Your assignment: Only an exact copy of the lines beginning at the one that contains "D1: schottky (A" and ending at the last line of the records below counts as the answer.

Supplied data:
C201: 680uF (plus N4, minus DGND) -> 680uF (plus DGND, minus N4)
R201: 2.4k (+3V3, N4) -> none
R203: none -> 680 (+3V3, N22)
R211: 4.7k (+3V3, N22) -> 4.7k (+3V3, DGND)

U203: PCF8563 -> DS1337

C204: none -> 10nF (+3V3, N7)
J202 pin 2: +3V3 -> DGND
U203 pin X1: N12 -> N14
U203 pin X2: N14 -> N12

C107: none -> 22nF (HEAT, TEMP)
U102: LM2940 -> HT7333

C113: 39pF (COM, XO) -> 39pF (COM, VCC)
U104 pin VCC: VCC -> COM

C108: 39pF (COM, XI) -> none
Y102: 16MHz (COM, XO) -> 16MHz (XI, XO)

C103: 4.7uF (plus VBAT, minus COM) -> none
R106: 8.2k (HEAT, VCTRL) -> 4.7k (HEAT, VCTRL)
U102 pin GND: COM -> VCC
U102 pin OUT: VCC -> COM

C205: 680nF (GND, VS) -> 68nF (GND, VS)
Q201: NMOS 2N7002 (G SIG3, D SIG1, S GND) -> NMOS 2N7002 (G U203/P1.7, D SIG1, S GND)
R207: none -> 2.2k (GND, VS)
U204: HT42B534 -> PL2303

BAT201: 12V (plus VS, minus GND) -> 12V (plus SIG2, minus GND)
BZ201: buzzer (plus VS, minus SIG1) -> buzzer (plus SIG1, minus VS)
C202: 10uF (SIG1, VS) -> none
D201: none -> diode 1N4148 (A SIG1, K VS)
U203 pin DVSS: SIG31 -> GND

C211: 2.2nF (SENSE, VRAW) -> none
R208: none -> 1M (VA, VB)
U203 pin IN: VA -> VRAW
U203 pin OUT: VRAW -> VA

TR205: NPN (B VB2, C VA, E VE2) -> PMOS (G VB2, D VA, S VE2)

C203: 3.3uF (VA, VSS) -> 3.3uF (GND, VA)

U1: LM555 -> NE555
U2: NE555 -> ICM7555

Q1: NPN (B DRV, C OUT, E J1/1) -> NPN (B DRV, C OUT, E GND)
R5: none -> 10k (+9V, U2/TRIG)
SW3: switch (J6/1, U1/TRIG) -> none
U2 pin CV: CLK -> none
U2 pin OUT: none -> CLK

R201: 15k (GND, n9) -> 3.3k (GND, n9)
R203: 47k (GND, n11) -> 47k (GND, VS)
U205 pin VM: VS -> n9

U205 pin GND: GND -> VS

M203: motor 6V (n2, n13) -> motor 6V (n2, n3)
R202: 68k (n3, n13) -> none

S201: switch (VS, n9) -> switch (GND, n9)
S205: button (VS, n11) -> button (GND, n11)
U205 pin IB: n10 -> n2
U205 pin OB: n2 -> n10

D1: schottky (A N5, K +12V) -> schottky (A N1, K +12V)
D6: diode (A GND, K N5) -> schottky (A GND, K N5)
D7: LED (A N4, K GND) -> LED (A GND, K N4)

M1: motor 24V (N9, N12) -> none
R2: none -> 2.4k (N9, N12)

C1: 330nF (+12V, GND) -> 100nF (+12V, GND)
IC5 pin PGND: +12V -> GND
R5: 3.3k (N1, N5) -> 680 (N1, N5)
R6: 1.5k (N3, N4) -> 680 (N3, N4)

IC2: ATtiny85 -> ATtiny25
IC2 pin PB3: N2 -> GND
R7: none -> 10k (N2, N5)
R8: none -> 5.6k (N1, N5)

Solution for this exercise:
D1: schottky (A N5, K +12V) -> schottky (A N1, K +12V)
D6: diode (A GND, K N5) -> schottky (A GND, K N5)
D7: LED (A N4, K GND) -> LED (A GND, K N4)

M1: motor 24V (N9, N12) -> none
R2: none -> 2.4k (N9, N12)

C1: 330nF (+12V, GND) -> 100nF (+12V, GND)
IC5 pin PGND: +12V -> GND
R5: 3.3k (N1, N5) -> 680 (N1, N5)
R6: 1.5k (N3, N4) -> 680 (N3, N4)

IC2: ATtiny85 -> ATtiny25
IC2 pin PB3: N2 -> GND
R7: none -> 10k (N2, N5)
R8: none -> 5.6k (N1, N5)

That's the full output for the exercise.